◆ AVAILABLE DATA ◆
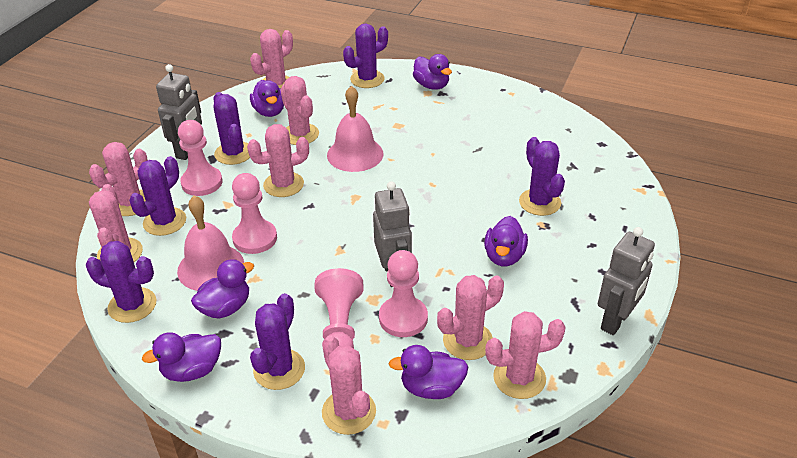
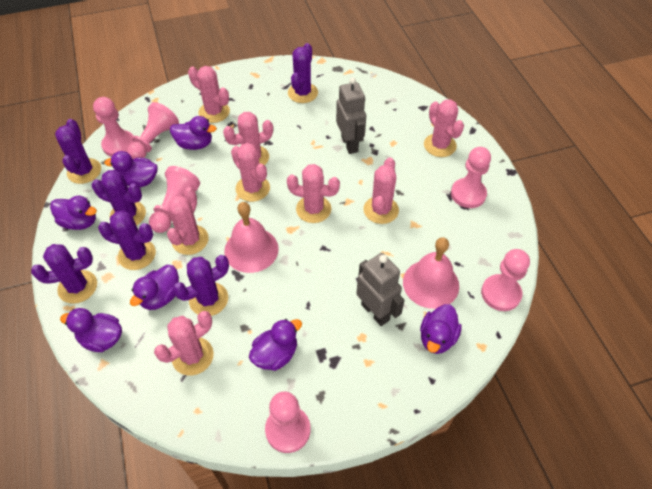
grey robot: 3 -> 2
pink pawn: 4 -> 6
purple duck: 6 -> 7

==

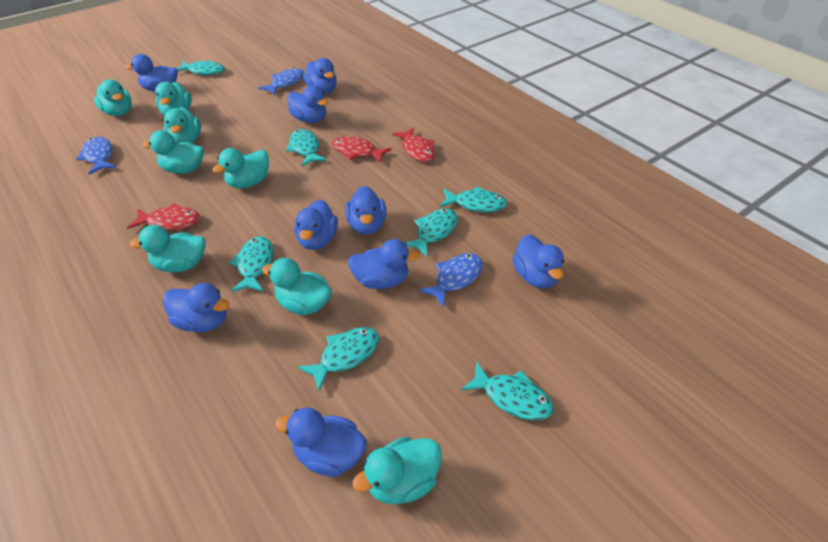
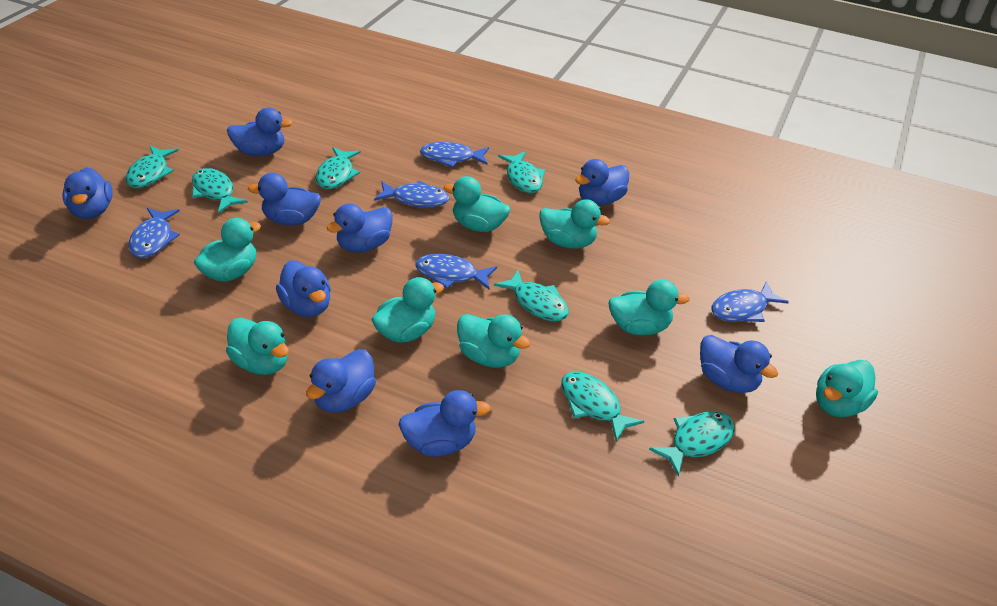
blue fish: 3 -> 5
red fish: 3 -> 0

==

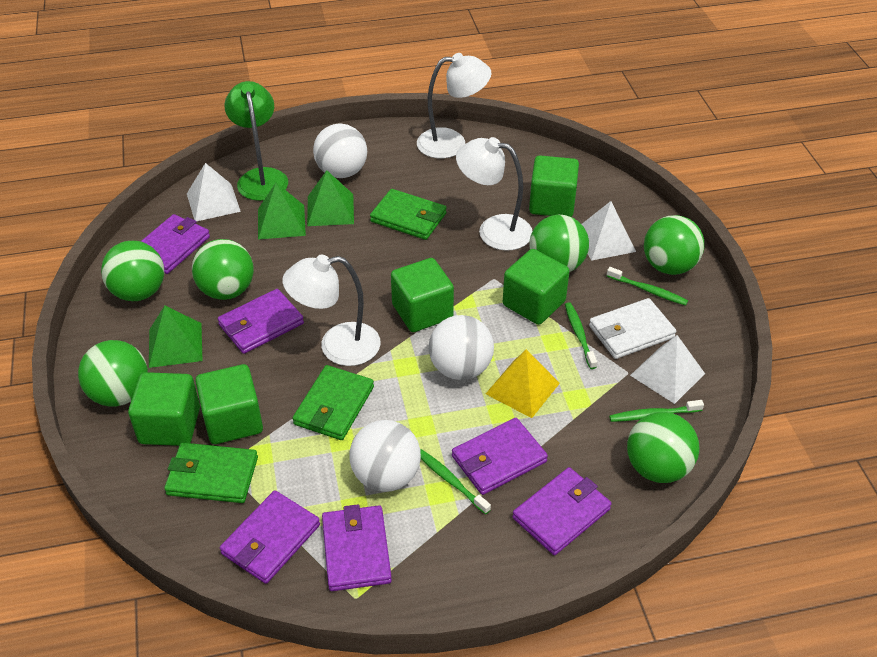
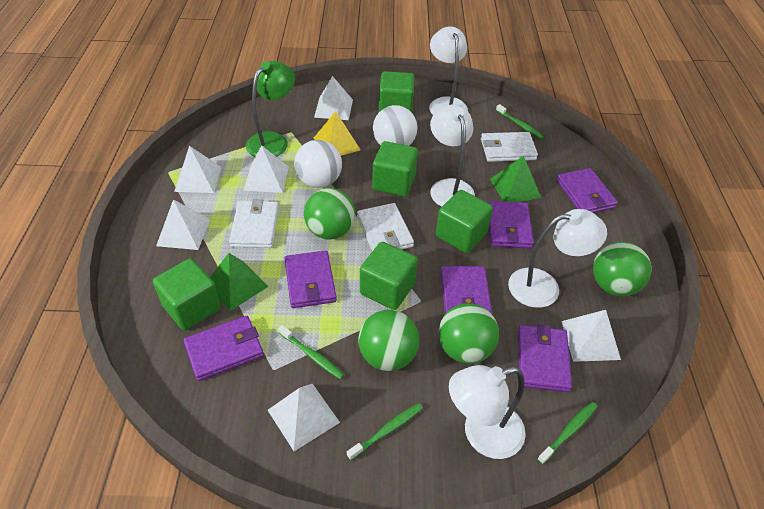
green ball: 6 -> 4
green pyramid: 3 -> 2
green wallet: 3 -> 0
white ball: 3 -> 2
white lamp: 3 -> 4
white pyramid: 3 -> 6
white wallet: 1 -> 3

◆ YOUR INSTRUCTIONS ◆
Among the lines above, find those holding the word "white" and state how many there are, number only.

◆ EXERCISE ANSWER ◆
4